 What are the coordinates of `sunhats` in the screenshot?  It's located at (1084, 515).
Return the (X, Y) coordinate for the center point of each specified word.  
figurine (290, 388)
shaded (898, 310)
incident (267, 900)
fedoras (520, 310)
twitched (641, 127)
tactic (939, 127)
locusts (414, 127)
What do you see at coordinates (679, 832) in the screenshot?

--

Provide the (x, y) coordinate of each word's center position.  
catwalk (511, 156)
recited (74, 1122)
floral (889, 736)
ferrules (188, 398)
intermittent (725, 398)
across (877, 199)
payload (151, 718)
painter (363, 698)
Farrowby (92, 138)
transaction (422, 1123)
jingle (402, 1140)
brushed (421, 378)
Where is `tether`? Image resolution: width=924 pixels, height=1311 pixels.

GOAL OF THE EXERCISE ▸ Could you write out, word for word, the lines of the listing above from the line containing "recited (74, 1122)" up to and including the line containing "pixels, height=1311 pixels."?

CORRECT RESPONSE ▸
recited (74, 1122)
floral (889, 736)
ferrules (188, 398)
intermittent (725, 398)
across (877, 199)
payload (151, 718)
painter (363, 698)
Farrowby (92, 138)
transaction (422, 1123)
jingle (402, 1140)
brushed (421, 378)
Where is `tether`? Image resolution: width=924 pixels, height=1311 pixels.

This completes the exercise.